Only part of the listing is needed, namely the lines from its start through the line with "red square at (365, 297): moved", and they should be retyped exactly.

• EXTRACTED DATA
══════════════════════════════

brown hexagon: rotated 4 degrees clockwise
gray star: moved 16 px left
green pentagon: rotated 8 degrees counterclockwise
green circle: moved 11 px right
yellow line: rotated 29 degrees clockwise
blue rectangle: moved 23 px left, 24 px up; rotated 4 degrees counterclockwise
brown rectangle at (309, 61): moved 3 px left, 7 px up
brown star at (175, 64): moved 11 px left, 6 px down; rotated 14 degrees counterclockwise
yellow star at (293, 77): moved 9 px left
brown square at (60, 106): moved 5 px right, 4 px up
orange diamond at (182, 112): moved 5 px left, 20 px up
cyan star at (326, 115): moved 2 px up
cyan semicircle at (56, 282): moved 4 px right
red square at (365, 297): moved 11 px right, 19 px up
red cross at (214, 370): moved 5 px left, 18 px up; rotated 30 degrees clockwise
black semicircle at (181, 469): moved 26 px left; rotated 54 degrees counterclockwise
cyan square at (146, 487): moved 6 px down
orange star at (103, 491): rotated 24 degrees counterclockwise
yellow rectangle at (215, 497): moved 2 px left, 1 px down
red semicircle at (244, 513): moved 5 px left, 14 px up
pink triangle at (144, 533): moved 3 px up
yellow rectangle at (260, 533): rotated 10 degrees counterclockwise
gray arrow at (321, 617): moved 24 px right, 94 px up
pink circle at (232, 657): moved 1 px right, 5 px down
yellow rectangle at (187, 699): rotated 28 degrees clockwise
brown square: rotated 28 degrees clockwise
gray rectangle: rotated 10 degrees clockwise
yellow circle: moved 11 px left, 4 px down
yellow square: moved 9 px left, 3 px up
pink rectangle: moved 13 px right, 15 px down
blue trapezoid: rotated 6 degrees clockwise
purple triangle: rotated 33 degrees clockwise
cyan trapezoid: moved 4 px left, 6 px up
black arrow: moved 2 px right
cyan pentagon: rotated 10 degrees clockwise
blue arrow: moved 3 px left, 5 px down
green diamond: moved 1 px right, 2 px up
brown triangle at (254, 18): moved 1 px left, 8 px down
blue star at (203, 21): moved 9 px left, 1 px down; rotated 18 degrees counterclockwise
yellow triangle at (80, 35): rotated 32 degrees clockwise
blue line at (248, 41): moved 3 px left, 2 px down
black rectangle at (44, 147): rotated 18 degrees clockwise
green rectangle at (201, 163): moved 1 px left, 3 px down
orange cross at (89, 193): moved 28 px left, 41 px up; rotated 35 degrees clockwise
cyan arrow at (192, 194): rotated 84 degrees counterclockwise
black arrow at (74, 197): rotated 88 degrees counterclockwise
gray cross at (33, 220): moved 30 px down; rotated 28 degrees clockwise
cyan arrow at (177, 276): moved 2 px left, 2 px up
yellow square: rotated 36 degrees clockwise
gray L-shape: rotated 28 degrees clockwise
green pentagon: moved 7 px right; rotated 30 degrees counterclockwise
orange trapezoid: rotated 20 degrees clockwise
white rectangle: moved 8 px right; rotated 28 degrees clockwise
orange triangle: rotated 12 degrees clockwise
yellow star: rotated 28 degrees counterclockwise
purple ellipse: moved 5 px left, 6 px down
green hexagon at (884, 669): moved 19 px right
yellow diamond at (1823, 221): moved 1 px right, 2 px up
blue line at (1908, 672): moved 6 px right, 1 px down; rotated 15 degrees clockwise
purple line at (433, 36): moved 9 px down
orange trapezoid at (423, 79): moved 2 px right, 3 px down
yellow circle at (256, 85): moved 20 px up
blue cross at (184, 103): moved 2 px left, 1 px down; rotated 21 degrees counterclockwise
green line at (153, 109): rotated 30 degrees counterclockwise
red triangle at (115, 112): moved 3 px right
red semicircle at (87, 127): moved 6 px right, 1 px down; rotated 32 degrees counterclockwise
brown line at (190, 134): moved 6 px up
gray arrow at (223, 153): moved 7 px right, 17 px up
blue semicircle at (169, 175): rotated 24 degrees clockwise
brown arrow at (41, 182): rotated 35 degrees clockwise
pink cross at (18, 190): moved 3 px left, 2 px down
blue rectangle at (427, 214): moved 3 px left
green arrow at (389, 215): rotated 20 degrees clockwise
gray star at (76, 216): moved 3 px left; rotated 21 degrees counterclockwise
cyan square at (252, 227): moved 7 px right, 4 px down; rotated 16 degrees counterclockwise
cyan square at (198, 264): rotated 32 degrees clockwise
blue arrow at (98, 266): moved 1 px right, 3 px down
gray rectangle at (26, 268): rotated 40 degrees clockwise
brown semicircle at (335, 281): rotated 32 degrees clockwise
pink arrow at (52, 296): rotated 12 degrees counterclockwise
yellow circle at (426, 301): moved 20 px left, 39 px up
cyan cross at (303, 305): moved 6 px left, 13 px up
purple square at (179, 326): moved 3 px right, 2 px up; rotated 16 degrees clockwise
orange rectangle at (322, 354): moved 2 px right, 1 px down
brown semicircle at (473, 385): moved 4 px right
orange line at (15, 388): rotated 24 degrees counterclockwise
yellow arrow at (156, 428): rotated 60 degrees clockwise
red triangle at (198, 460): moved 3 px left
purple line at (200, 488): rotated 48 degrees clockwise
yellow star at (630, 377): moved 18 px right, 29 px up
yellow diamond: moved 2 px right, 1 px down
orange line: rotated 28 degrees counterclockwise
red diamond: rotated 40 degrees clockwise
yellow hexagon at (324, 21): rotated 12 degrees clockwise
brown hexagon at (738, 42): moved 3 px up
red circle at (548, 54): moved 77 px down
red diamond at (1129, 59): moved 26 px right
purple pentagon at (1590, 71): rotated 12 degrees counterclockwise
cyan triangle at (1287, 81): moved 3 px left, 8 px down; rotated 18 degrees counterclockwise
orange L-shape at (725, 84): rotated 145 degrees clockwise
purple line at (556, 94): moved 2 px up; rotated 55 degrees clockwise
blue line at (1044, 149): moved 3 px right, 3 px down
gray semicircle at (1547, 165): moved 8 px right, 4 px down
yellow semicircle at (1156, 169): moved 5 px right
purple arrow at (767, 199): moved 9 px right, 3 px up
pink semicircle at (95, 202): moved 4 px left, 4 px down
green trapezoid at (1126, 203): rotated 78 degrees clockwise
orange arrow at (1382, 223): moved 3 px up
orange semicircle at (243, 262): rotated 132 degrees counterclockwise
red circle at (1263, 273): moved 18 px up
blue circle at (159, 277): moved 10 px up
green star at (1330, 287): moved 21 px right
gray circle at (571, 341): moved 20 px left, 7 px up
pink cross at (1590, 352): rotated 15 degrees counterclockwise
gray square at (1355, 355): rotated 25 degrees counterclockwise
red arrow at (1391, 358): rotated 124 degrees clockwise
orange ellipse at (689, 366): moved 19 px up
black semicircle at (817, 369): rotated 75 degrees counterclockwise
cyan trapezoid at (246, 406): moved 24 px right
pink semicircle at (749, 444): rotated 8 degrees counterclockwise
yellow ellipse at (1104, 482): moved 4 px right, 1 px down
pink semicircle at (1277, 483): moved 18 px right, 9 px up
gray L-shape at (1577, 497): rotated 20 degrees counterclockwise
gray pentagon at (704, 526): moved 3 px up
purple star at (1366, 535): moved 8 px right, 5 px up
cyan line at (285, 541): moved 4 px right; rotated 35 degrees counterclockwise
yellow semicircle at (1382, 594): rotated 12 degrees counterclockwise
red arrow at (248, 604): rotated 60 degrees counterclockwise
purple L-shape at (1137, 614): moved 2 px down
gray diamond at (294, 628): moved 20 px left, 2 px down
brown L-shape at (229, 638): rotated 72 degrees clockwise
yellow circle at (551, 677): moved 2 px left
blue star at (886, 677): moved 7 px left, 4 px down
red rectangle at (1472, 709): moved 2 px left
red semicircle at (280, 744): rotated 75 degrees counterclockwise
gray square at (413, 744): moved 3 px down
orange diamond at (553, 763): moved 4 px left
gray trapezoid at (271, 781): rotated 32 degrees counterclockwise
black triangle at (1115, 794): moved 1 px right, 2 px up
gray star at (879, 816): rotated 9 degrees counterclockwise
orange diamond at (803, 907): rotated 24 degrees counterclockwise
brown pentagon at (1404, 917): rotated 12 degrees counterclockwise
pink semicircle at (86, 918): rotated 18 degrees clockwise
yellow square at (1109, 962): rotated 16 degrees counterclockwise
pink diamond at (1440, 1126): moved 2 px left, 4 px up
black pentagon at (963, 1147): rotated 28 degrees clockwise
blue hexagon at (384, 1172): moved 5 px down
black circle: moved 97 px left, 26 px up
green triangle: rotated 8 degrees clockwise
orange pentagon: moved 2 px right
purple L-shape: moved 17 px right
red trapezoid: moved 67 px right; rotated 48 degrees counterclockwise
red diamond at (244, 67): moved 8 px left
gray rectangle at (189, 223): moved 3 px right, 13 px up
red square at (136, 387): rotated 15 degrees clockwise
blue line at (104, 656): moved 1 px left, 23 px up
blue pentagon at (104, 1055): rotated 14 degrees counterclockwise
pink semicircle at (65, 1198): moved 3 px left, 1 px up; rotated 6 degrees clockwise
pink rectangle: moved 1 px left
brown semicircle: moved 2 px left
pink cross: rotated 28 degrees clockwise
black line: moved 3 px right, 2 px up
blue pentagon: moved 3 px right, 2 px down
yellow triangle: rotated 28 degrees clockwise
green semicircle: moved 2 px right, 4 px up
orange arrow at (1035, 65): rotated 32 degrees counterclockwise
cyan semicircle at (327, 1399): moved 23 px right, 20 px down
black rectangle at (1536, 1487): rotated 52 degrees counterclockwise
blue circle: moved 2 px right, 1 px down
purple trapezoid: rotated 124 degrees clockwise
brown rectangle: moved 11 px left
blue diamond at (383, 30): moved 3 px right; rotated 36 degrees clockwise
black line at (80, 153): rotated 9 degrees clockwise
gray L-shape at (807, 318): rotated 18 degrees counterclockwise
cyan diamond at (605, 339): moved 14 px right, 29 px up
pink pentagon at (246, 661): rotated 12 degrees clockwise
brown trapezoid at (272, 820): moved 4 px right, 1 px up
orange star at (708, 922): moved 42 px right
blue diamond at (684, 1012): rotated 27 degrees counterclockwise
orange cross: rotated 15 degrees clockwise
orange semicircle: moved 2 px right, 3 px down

══════════════════════════════

• REPLY
brown hexagon: rotated 4 degrees clockwise
gray star: moved 16 px left
green pentagon: rotated 8 degrees counterclockwise
green circle: moved 11 px right
yellow line: rotated 29 degrees clockwise
blue rectangle: moved 23 px left, 24 px up; rotated 4 degrees counterclockwise
brown rectangle at (309, 61): moved 3 px left, 7 px up
brown star at (175, 64): moved 11 px left, 6 px down; rotated 14 degrees counterclockwise
yellow star at (293, 77): moved 9 px left
brown square at (60, 106): moved 5 px right, 4 px up
orange diamond at (182, 112): moved 5 px left, 20 px up
cyan star at (326, 115): moved 2 px up
cyan semicircle at (56, 282): moved 4 px right
red square at (365, 297): moved 11 px right, 19 px up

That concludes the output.